Instructions for the task:
Would you write out, word for word, each line of the records below from the top through the one holding "op=added; now=Kopfhörer (rot);"?

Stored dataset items
=== Begin Enclosure ===
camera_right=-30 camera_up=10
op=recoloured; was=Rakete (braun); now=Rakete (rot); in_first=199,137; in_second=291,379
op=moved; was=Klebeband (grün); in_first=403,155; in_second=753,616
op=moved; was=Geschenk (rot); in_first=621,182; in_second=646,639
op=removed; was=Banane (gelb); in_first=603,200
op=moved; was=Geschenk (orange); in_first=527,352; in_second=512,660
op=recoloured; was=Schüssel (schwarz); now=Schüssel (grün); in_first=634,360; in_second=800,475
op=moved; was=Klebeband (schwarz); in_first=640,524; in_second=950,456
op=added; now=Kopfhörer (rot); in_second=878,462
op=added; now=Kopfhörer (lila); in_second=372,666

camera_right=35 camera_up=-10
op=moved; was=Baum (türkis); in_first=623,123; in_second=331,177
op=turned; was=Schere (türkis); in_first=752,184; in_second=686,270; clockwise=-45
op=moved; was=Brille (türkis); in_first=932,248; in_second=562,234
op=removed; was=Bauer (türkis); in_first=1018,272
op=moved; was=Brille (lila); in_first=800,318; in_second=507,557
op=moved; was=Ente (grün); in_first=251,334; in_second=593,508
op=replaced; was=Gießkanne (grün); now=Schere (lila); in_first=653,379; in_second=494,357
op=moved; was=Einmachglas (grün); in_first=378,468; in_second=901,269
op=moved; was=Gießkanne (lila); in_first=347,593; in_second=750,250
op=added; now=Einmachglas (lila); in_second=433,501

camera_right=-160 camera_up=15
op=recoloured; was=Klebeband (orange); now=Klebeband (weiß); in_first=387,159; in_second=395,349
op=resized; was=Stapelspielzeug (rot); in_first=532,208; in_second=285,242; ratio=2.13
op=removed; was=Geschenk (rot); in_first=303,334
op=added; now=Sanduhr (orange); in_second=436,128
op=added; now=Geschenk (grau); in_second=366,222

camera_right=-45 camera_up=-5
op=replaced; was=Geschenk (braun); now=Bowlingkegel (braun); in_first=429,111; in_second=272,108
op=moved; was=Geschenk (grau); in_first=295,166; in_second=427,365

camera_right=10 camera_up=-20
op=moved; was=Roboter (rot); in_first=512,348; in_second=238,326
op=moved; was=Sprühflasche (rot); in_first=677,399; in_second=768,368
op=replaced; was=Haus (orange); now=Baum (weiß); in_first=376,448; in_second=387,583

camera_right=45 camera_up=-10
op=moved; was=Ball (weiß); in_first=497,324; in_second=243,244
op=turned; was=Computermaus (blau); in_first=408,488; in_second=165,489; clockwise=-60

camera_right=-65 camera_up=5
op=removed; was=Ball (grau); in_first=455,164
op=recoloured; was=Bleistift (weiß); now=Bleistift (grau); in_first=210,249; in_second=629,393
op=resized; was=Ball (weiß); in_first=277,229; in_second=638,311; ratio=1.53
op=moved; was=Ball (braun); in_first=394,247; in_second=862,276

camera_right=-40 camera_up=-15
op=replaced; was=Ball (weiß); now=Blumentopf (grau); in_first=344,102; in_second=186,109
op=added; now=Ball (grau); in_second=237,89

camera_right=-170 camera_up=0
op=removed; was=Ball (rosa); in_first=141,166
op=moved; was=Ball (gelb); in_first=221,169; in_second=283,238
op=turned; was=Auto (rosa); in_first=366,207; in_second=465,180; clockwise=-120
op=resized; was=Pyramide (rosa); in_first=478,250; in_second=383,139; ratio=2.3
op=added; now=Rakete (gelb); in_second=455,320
=== End Enclosure ===
Exercise answer:
camera_right=-30 camera_up=10
op=recoloured; was=Rakete (braun); now=Rakete (rot); in_first=199,137; in_second=291,379
op=moved; was=Klebeband (grün); in_first=403,155; in_second=753,616
op=moved; was=Geschenk (rot); in_first=621,182; in_second=646,639
op=removed; was=Banane (gelb); in_first=603,200
op=moved; was=Geschenk (orange); in_first=527,352; in_second=512,660
op=recoloured; was=Schüssel (schwarz); now=Schüssel (grün); in_first=634,360; in_second=800,475
op=moved; was=Klebeband (schwarz); in_first=640,524; in_second=950,456
op=added; now=Kopfhörer (rot); in_second=878,462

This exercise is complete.